- _WORK REQUIRED_
Your answer should be the exact lines of the data below from the one containing "brown square: (339, 65)" through the one containing "brown diamond: (817, 475)"; please include nothing else.

(Synthetic geometry scene data)
━━━━━━━━━━━━━━━━━━━━

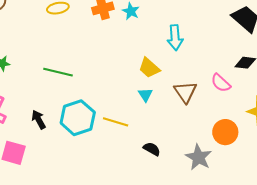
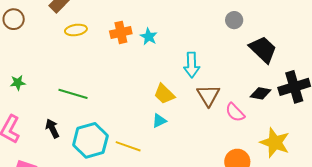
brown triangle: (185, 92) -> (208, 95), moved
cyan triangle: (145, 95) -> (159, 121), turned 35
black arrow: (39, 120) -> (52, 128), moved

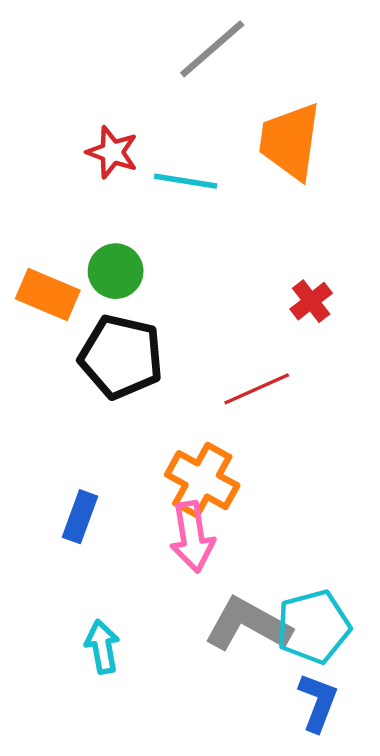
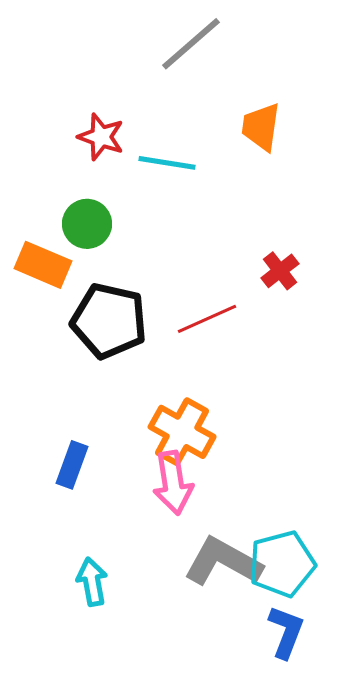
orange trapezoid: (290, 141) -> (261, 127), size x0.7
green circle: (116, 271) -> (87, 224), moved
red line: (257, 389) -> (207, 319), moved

━━━━━━━━━━━━━━━━━━━━

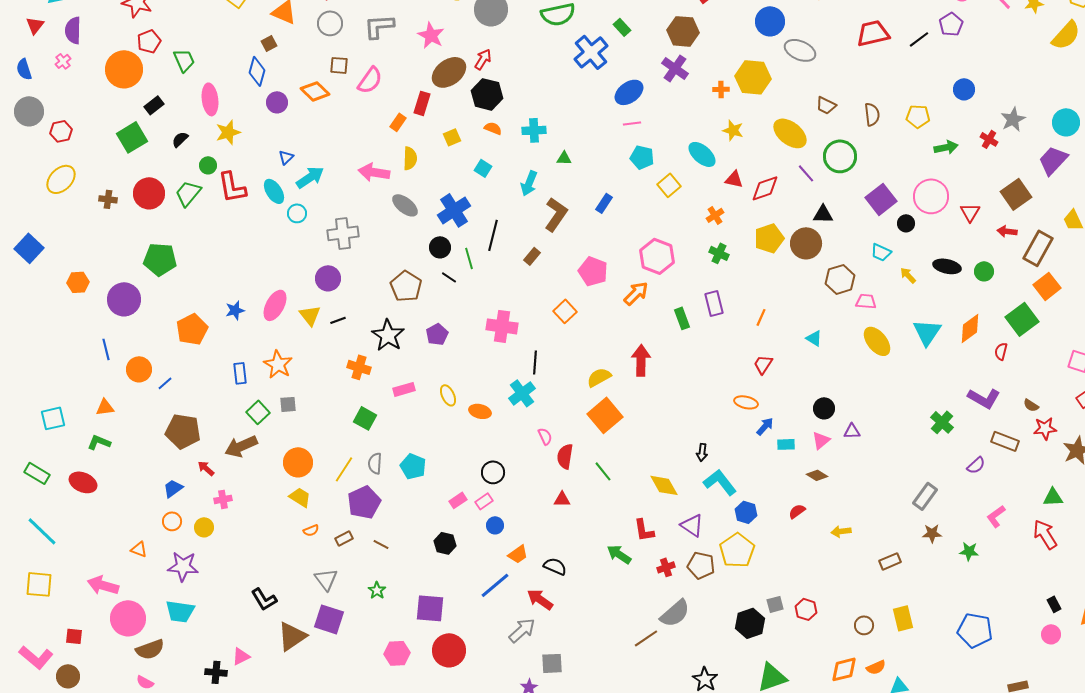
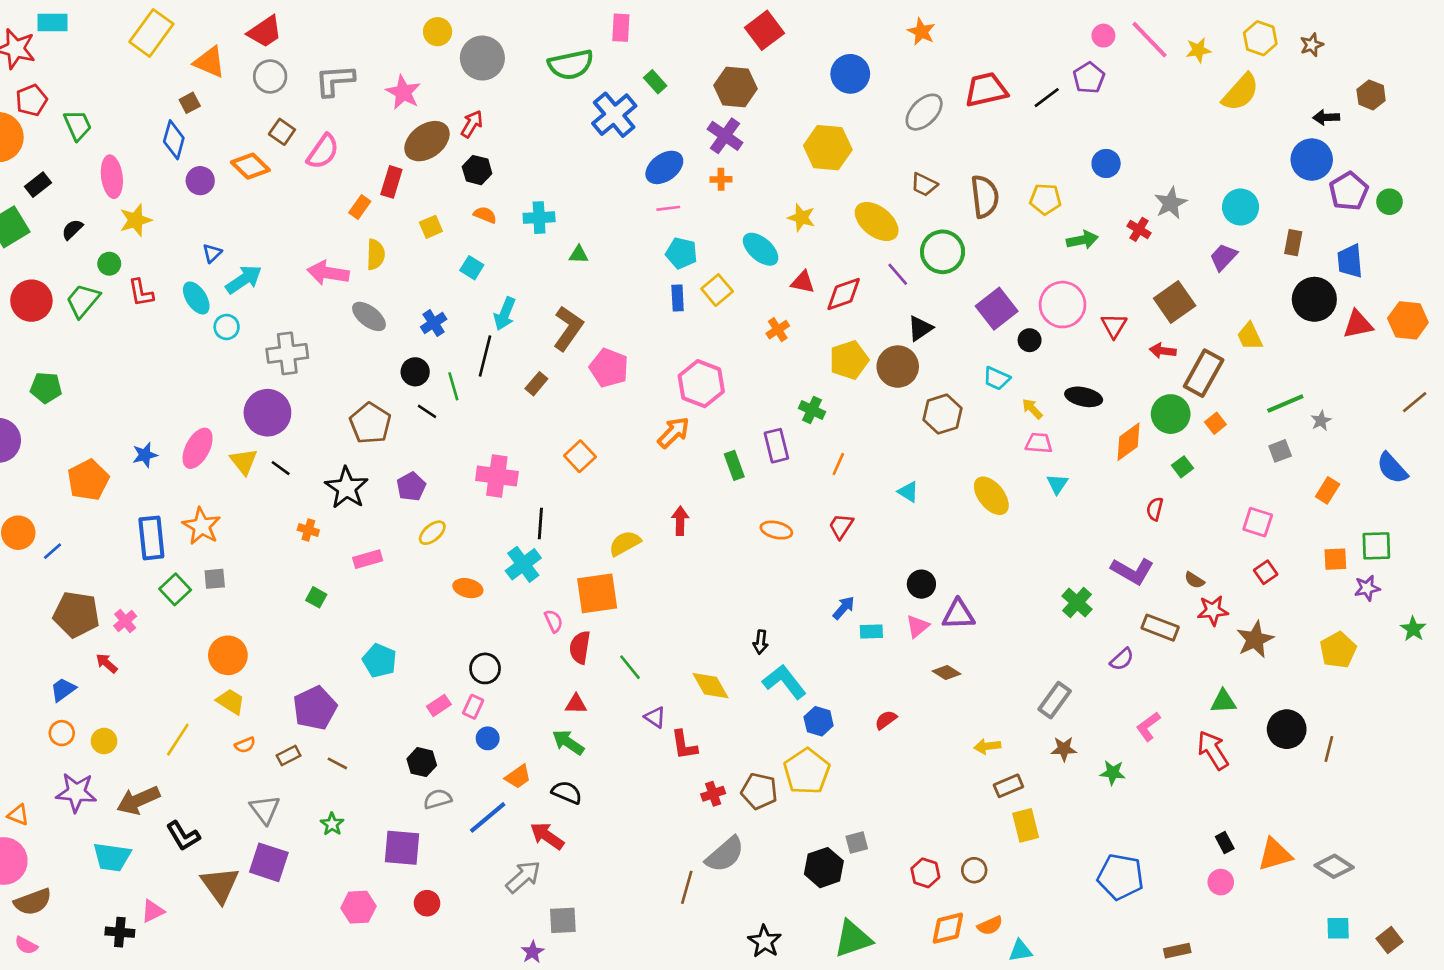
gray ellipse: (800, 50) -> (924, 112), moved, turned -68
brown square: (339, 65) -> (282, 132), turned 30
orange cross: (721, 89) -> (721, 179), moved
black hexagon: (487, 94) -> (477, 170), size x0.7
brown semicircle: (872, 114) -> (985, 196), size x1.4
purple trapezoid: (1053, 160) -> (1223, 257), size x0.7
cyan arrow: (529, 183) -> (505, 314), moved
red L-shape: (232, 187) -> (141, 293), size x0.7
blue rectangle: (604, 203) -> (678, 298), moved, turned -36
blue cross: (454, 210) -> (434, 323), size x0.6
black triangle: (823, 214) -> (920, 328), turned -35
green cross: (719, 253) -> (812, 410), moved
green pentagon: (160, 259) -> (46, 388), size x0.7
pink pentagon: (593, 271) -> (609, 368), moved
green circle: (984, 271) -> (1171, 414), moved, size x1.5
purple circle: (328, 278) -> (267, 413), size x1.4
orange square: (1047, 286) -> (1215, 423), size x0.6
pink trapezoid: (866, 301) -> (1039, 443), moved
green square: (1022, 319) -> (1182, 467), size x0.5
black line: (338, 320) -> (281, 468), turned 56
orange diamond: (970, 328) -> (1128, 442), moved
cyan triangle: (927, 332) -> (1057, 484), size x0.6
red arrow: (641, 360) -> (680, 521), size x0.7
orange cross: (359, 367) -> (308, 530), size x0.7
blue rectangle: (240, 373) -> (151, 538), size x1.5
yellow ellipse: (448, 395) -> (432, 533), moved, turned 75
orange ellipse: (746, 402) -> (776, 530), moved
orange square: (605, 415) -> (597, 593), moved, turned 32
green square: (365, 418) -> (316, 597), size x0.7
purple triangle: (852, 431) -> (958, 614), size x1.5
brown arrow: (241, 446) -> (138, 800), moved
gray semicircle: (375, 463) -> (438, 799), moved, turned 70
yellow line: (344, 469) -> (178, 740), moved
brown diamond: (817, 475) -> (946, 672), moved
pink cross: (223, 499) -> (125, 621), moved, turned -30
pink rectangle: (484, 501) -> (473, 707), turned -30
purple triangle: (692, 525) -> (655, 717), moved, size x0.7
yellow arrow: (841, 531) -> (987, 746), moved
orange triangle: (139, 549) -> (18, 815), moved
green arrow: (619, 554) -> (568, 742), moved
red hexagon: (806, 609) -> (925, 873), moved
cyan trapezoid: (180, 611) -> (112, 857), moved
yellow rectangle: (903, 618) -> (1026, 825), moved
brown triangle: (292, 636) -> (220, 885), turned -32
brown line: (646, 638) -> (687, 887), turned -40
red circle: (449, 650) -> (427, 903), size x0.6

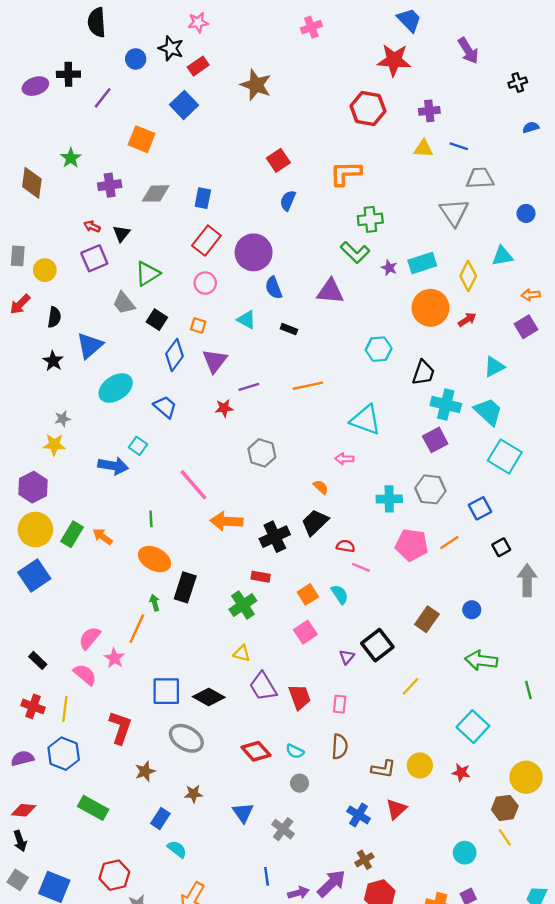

━━━━━━━━━━━━━━━━━━━━

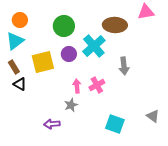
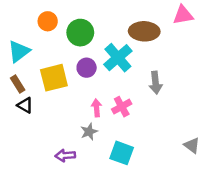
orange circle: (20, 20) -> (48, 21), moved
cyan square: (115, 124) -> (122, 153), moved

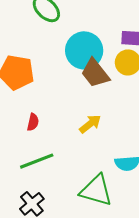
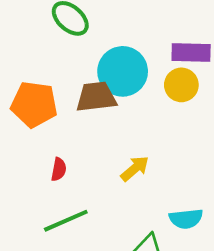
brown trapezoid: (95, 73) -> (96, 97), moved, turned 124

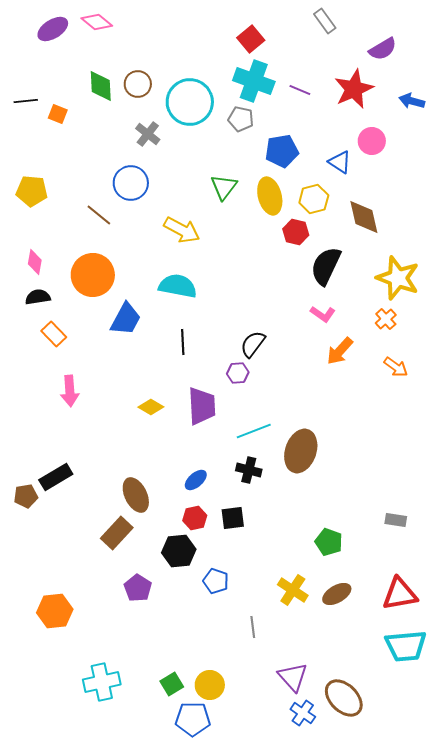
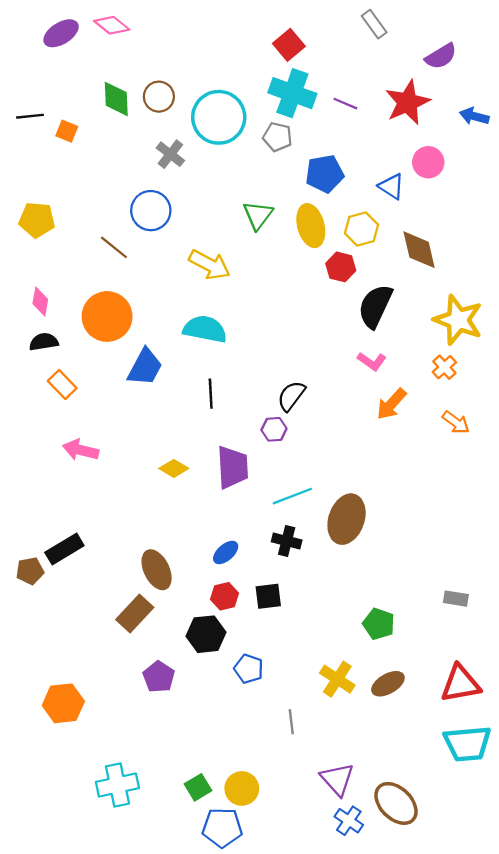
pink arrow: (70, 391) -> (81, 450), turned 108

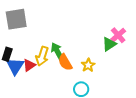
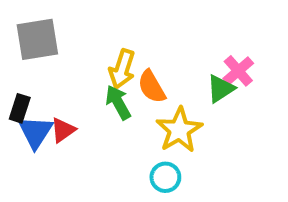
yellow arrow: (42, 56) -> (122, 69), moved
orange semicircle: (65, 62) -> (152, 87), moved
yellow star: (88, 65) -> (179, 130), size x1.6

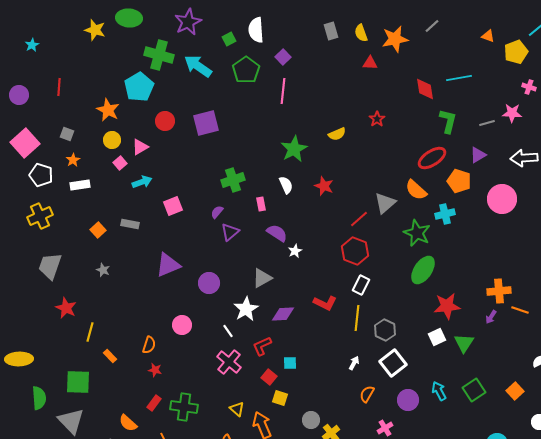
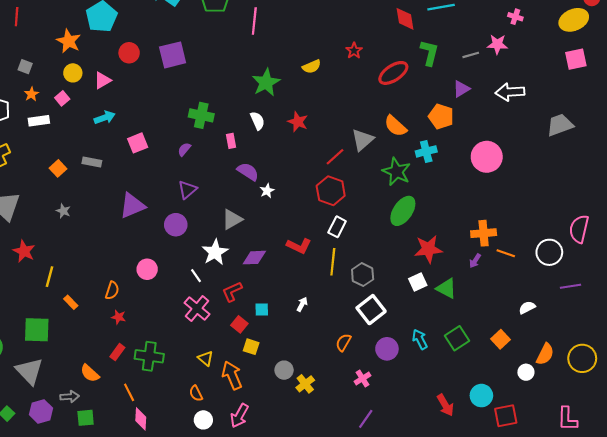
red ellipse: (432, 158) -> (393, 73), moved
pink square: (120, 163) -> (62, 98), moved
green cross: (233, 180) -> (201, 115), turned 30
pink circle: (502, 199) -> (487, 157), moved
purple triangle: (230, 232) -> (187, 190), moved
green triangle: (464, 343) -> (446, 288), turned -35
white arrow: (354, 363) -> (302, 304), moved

━━━━━━━━━━━━━━━━━━━━

- _ANSWER SPACE_
brown square: (339, 65) -> (282, 132), turned 30
orange cross: (721, 89) -> (721, 179), moved
black hexagon: (487, 94) -> (477, 170), size x0.7
brown semicircle: (872, 114) -> (985, 196), size x1.4
purple trapezoid: (1053, 160) -> (1223, 257), size x0.7
cyan arrow: (529, 183) -> (505, 314), moved
red L-shape: (232, 187) -> (141, 293), size x0.7
blue rectangle: (604, 203) -> (678, 298), moved, turned -36
blue cross: (454, 210) -> (434, 323), size x0.6
black triangle: (823, 214) -> (920, 328), turned -35
green cross: (719, 253) -> (812, 410), moved
green pentagon: (160, 259) -> (46, 388), size x0.7
pink pentagon: (593, 271) -> (609, 368), moved
green circle: (984, 271) -> (1171, 414), moved, size x1.5
purple circle: (328, 278) -> (267, 413), size x1.4
orange square: (1047, 286) -> (1215, 423), size x0.6
pink trapezoid: (866, 301) -> (1039, 443), moved
green square: (1022, 319) -> (1182, 467), size x0.5
black line: (338, 320) -> (281, 468), turned 56
orange diamond: (970, 328) -> (1128, 442), moved
cyan triangle: (927, 332) -> (1057, 484), size x0.6
red arrow: (641, 360) -> (680, 521), size x0.7
orange cross: (359, 367) -> (308, 530), size x0.7
blue rectangle: (240, 373) -> (151, 538), size x1.5
yellow ellipse: (448, 395) -> (432, 533), moved, turned 75
orange ellipse: (746, 402) -> (776, 530), moved
orange square: (605, 415) -> (597, 593), moved, turned 32
green square: (365, 418) -> (316, 597), size x0.7
purple triangle: (852, 431) -> (958, 614), size x1.5
brown arrow: (241, 446) -> (138, 800), moved
gray semicircle: (375, 463) -> (438, 799), moved, turned 70
yellow line: (344, 469) -> (178, 740), moved
brown diamond: (817, 475) -> (946, 672), moved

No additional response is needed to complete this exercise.